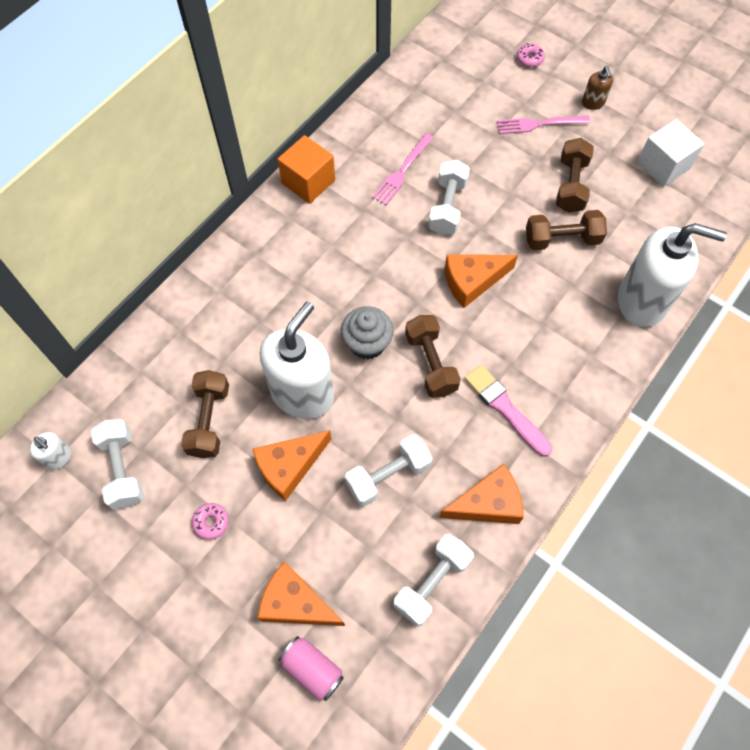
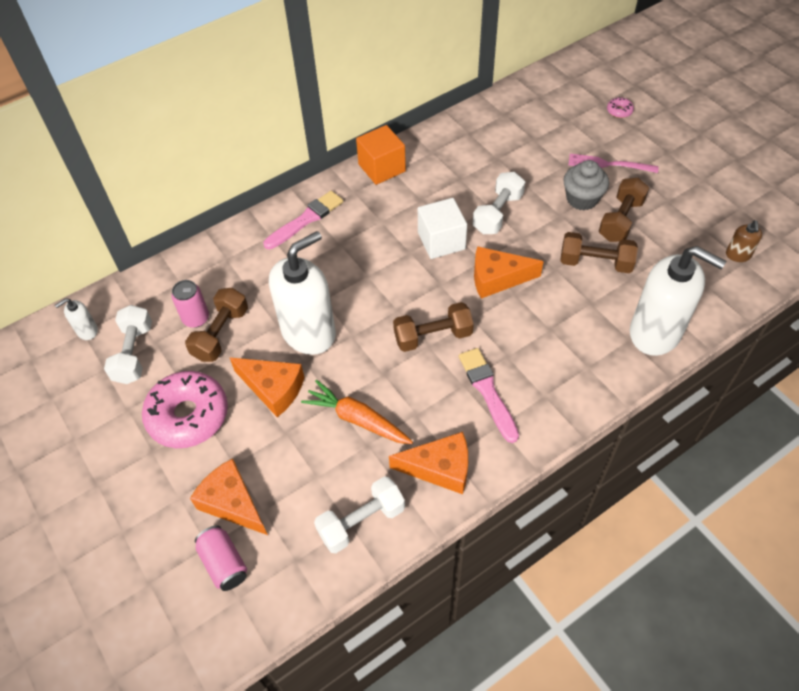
camera: 20 degrees right, 10 degrees down
white soap dispenser [30,432,71,470] -> white soap dispenser turned 90 degrees clockwise [55,298,98,340]
pink donut [192,503,229,540] -> pink donut [142,371,228,448], size x2.47
orange cheese [253,430,331,501] -> orange cheese turned 135 degrees counterclockwise [230,358,304,417]
grey cupcake [341,306,394,359] -> grey cupcake moved to [563,160,609,210]
white dumbbell [345,434,433,506] -> orange carrot [301,380,413,444]
pink fork [372,133,433,205] -> none
brown dumbbell [405,315,461,398] -> brown dumbbell turned 75 degrees clockwise [393,302,474,352]
brown soap dispenser [582,66,613,110] -> brown soap dispenser moved to [726,220,762,262]
white cube [637,119,704,187] -> white cube moved to [418,198,467,259]
none -> pink can [171,280,209,328]
none -> pink brush [264,191,343,249]

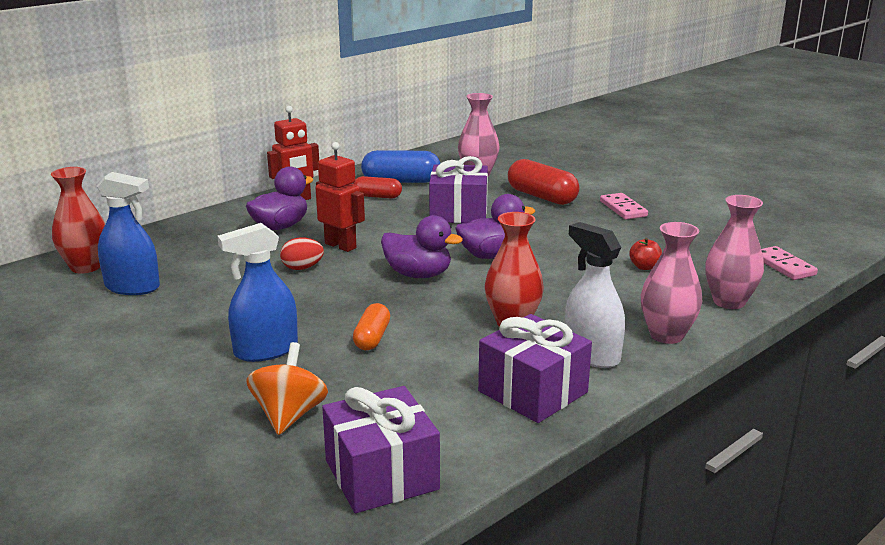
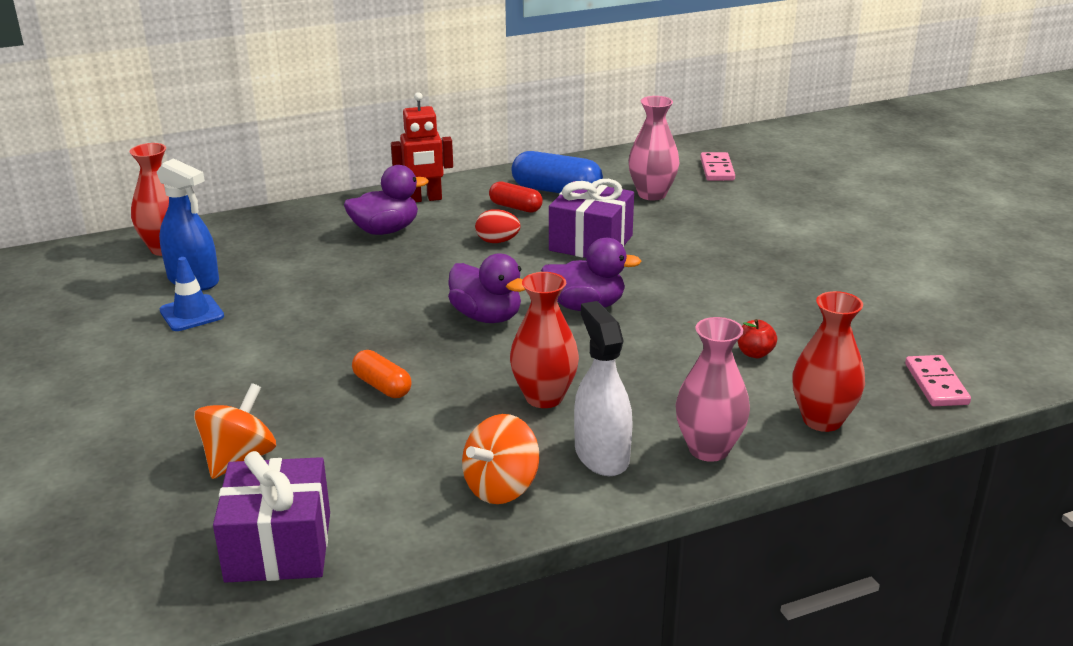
camera: 20 degrees right, 5 degrees up
blue spray bottle [217,223,298,362] -> none
red egg [280,237,324,270] -> red egg moved to [475,209,520,243]
red robot [315,142,365,252] -> none
orange capsule [353,303,390,350] -> orange capsule turned 75 degrees counterclockwise [352,350,412,398]
purple gift [478,314,592,423] -> orange spinning top [462,414,539,504]
red capsule [508,159,579,205] -> none
pink domino [600,193,648,219] -> pink domino moved to [700,152,735,181]
pink vase [705,195,764,309] -> red vase [792,291,865,432]
none -> blue traffic cone [160,257,224,331]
⁂
[EXERCISE BRIEF] Repeat only the lines from the one holding "brown dumbbell [405,315,461,398]" through the last line of the data, inclusive. Keep the pictures out.

[EXERCISE RESPONSE]
brown dumbbell [405,315,461,398] -> brown dumbbell turned 75 degrees clockwise [393,302,474,352]
brown soap dispenser [582,66,613,110] -> brown soap dispenser moved to [726,220,762,262]
white cube [637,119,704,187] -> white cube moved to [418,198,467,259]
none -> pink can [171,280,209,328]
none -> pink brush [264,191,343,249]

camera: 20 degrees right, 5 degrees up
blue spray bottle [217,223,298,362] -> none
red egg [280,237,324,270] -> red egg moved to [475,209,520,243]
red robot [315,142,365,252] -> none
orange capsule [353,303,390,350] -> orange capsule turned 75 degrees counterclockwise [352,350,412,398]
purple gift [478,314,592,423] -> orange spinning top [462,414,539,504]
red capsule [508,159,579,205] -> none
pink domino [600,193,648,219] -> pink domino moved to [700,152,735,181]
pink vase [705,195,764,309] -> red vase [792,291,865,432]
none -> blue traffic cone [160,257,224,331]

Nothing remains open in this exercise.